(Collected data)
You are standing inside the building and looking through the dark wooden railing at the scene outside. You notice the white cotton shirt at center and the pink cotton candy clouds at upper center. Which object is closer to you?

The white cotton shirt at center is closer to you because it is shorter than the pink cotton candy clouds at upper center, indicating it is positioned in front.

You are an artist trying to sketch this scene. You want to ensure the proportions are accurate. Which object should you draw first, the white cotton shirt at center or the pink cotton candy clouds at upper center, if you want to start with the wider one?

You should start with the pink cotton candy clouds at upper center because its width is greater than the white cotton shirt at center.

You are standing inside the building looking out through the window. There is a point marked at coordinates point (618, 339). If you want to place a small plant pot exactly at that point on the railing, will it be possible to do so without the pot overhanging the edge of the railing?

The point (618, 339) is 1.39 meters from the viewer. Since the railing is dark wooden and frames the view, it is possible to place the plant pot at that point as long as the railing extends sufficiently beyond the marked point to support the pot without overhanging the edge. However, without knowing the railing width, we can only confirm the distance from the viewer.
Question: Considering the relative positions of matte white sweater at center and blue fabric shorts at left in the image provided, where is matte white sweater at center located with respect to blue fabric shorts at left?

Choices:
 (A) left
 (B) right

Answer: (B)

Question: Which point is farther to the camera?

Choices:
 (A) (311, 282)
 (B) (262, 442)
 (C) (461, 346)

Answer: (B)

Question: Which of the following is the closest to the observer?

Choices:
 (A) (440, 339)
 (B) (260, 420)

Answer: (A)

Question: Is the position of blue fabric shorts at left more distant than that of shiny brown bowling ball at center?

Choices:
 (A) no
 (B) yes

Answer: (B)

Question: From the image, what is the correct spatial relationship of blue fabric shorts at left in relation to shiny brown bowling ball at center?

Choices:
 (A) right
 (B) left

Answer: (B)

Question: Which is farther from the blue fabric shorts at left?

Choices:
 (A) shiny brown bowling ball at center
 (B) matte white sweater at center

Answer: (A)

- [What is needed]
Tally the lines of the records above that contain the string "because", treating uppercase and lowercase as different. Give only the number.

- [Result for this task]
2